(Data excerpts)

------------------------------------------------------------------------

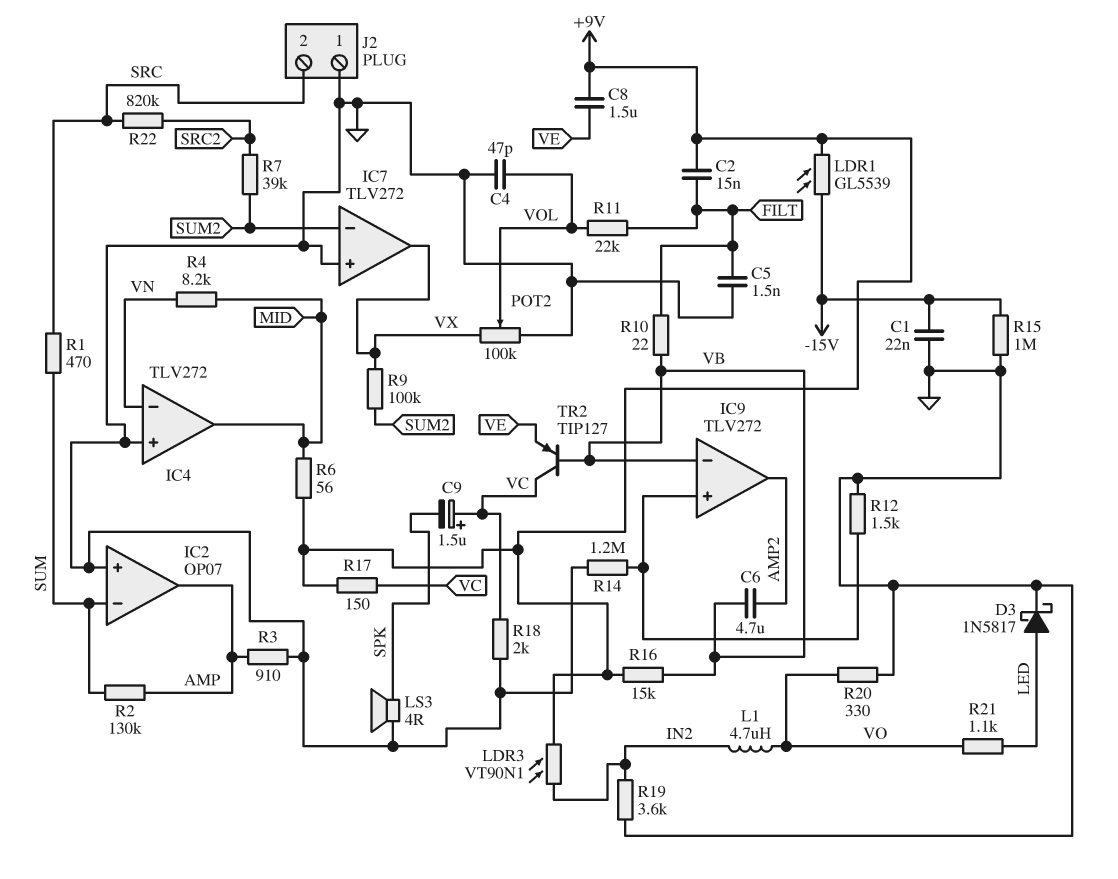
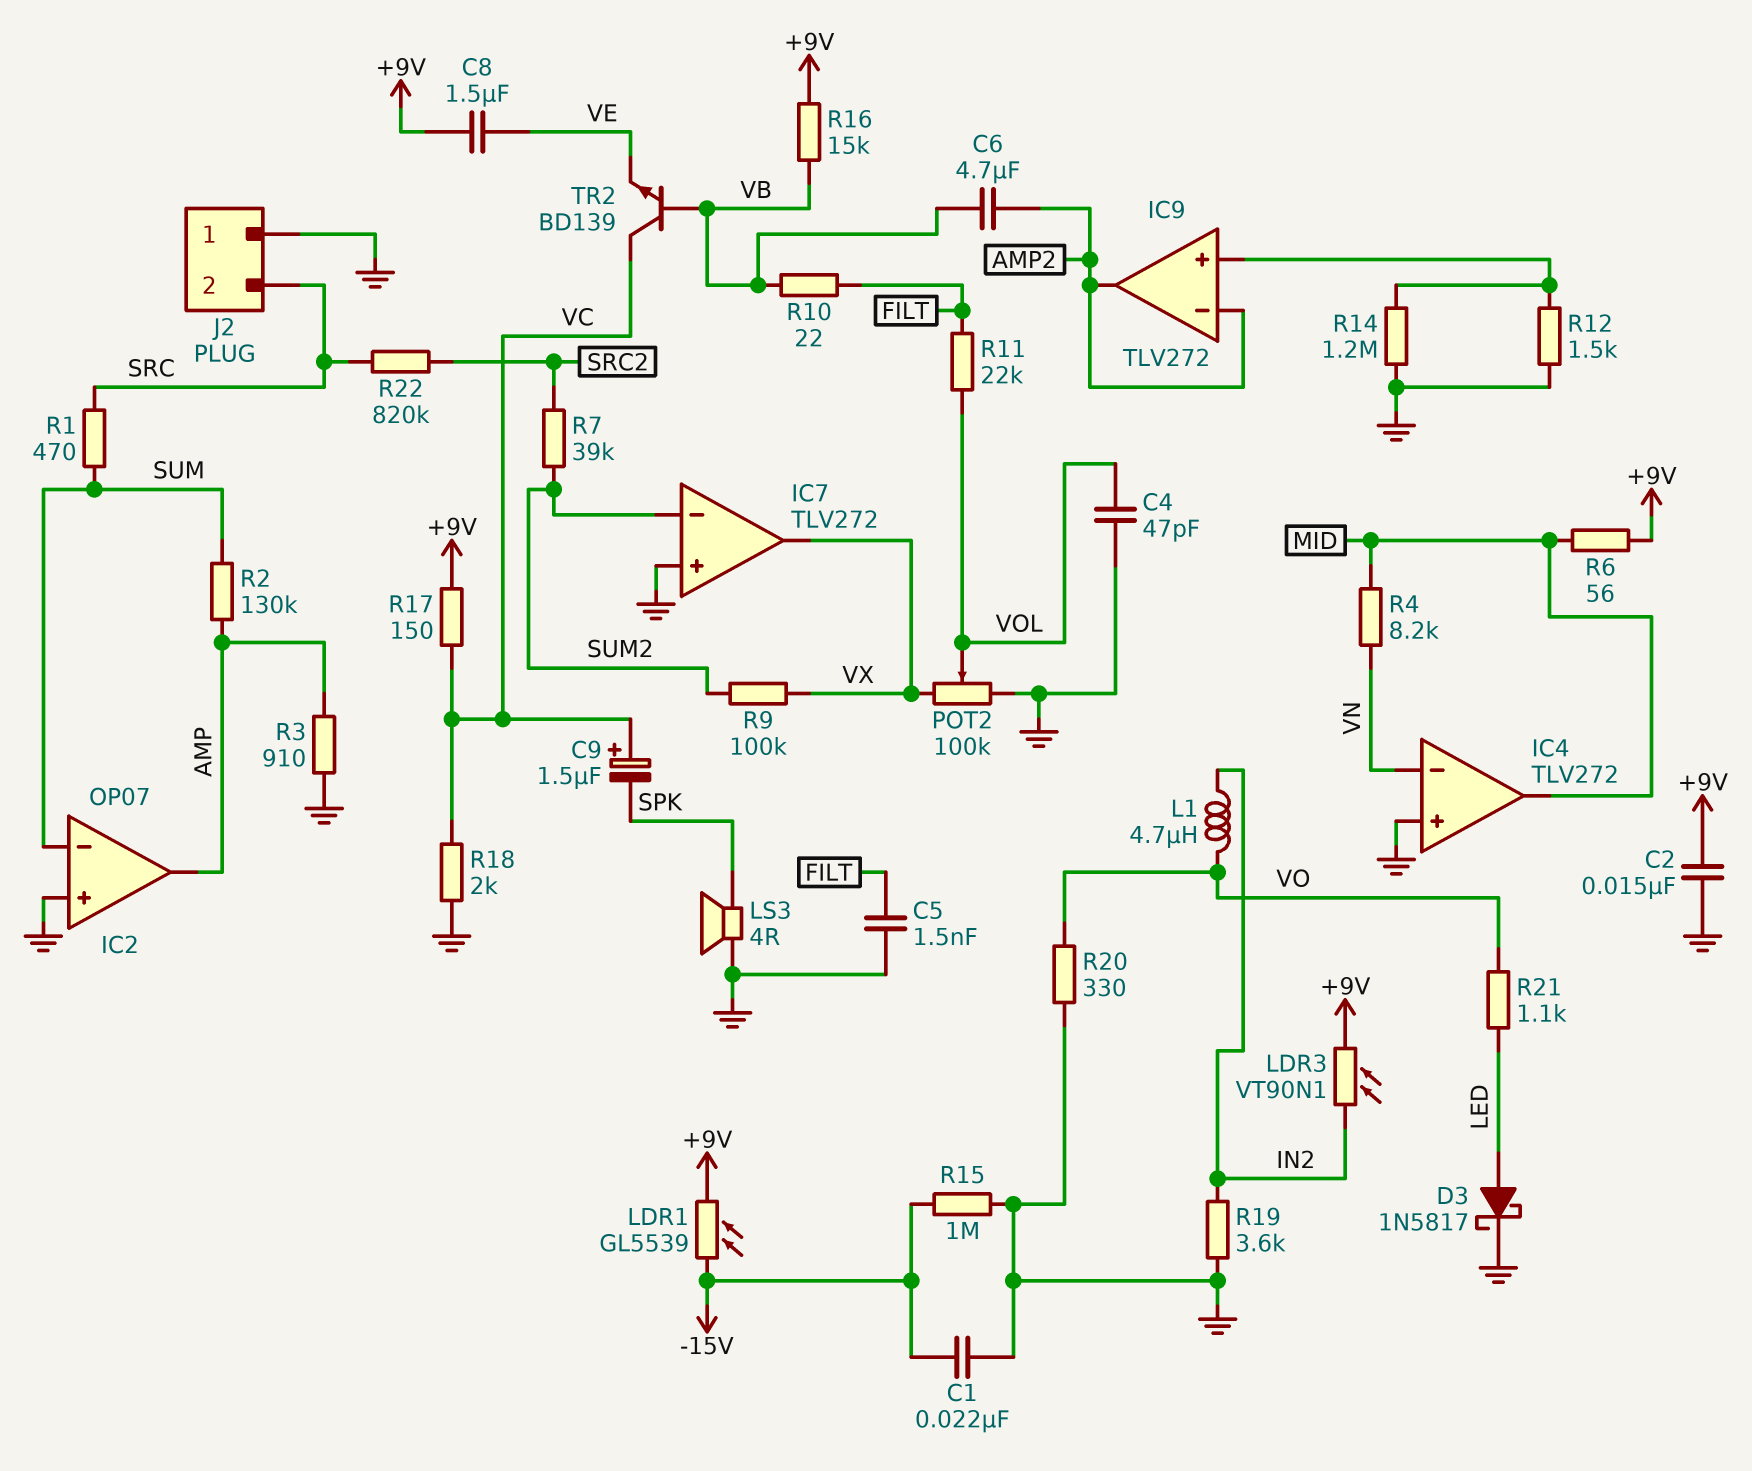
C2: 15nF (+9V, FILT) -> 15nF (+9V, GND)
IC9 pin in-: VB -> AMP2
TR2: PNP TIP127 (B VB, C VC, E VE) -> NPN BD139 (B VB, C VC, E VE)

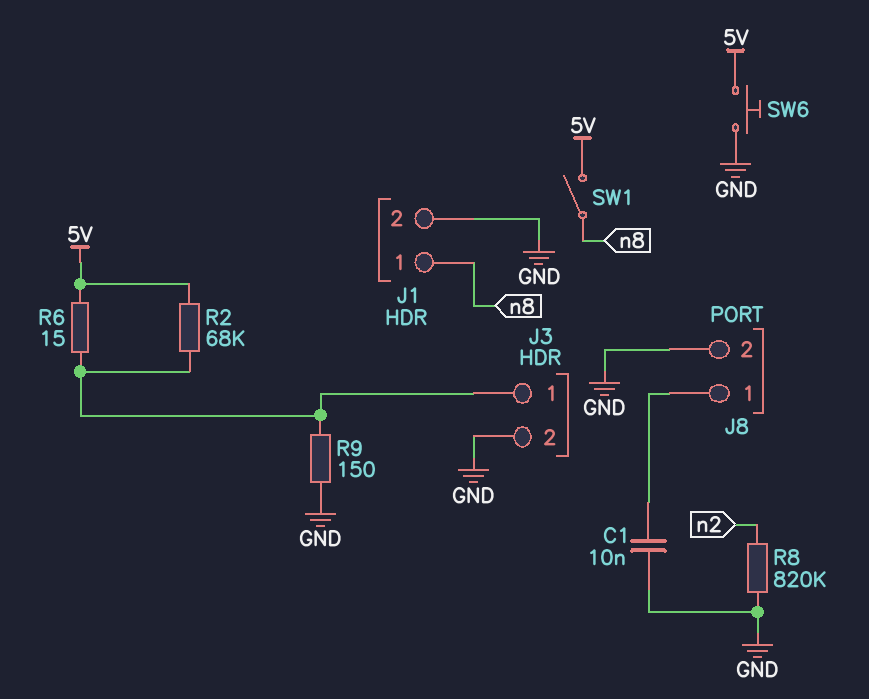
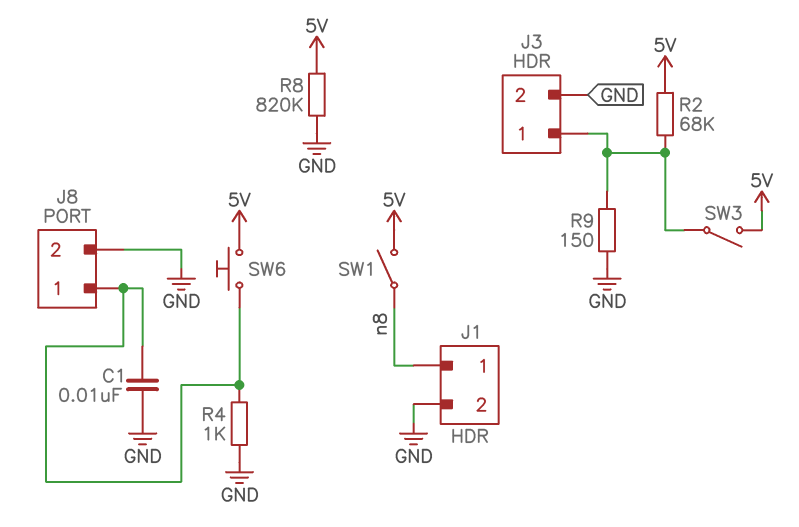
R4: none -> 1k (GND, J8/1)
R6: 15 (5V, J3/1) -> none
R8: 820k (GND, n2) -> 820k (5V, GND)
SW3: none -> switch (5V, J3/1)
SW6: button (5V, GND) -> button (5V, J8/1)

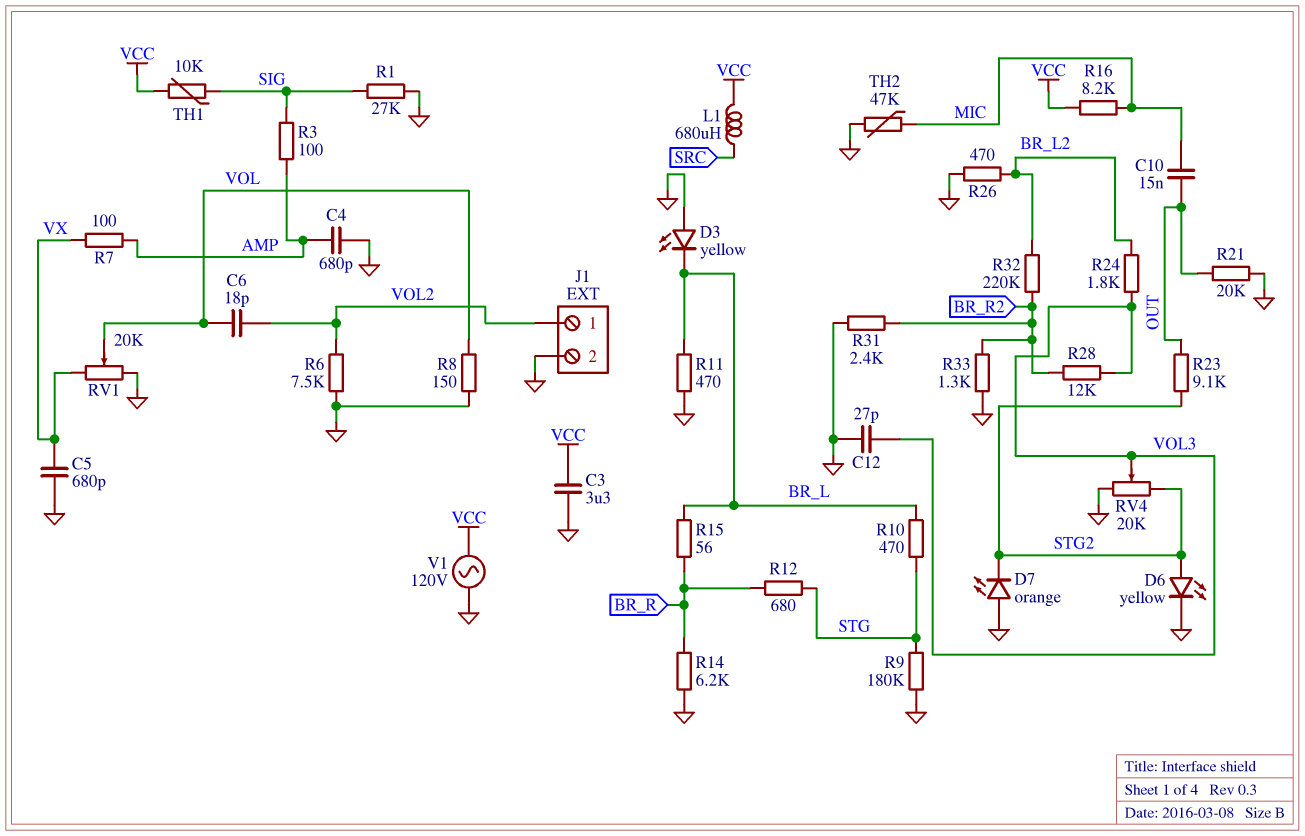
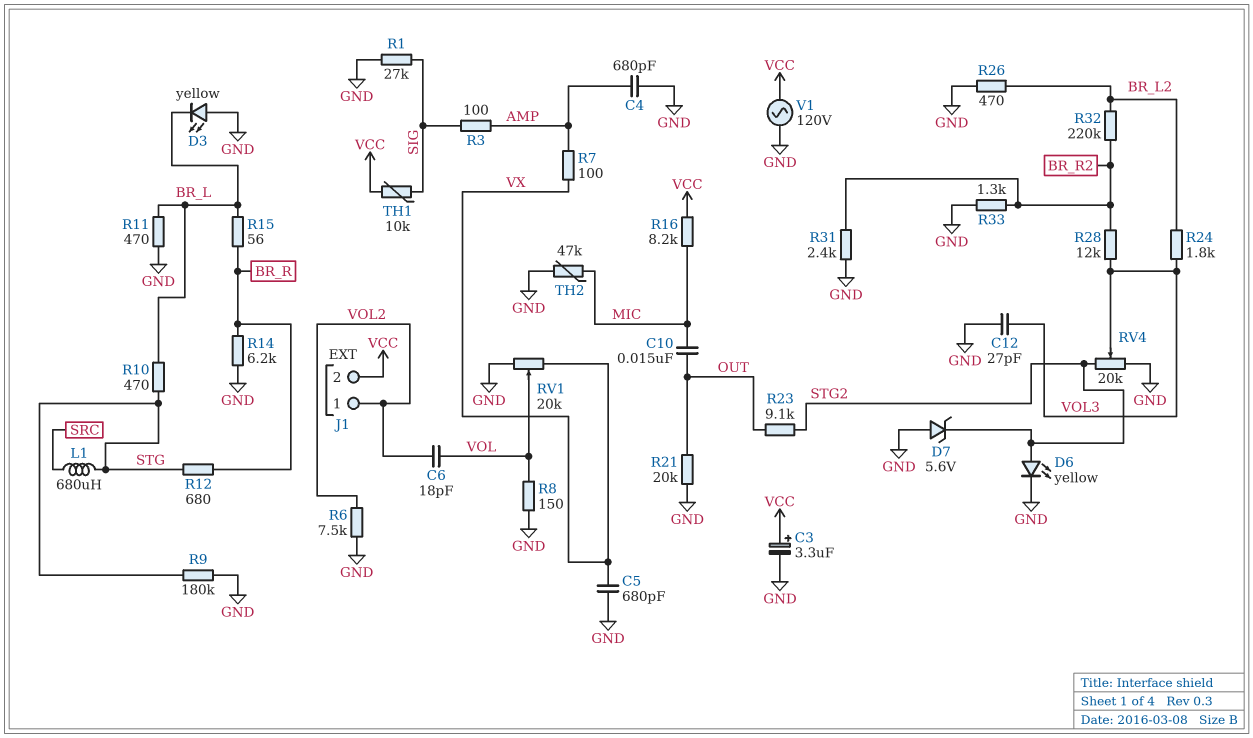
C3: 3.3uF (GND, VCC) -> 3.3uF (plus VCC, minus GND)
D7: LED orange (A GND, K STG2) -> zener 5.6V (A GND, K STG2)
J1 pin 2: GND -> VCC
L1: 680uH (SRC, VCC) -> 680uH (SRC, STG)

------------------------------------------------------------------------

In the copy, include each entry exactly as written and none of the pictures.

C2: 15nF (+9V, FILT) -> 15nF (+9V, GND)
IC9 pin in-: VB -> AMP2
TR2: PNP TIP127 (B VB, C VC, E VE) -> NPN BD139 (B VB, C VC, E VE)

R4: none -> 1k (GND, J8/1)
R6: 15 (5V, J3/1) -> none
R8: 820k (GND, n2) -> 820k (5V, GND)
SW3: none -> switch (5V, J3/1)
SW6: button (5V, GND) -> button (5V, J8/1)

C3: 3.3uF (GND, VCC) -> 3.3uF (plus VCC, minus GND)
D7: LED orange (A GND, K STG2) -> zener 5.6V (A GND, K STG2)
J1 pin 2: GND -> VCC
L1: 680uH (SRC, VCC) -> 680uH (SRC, STG)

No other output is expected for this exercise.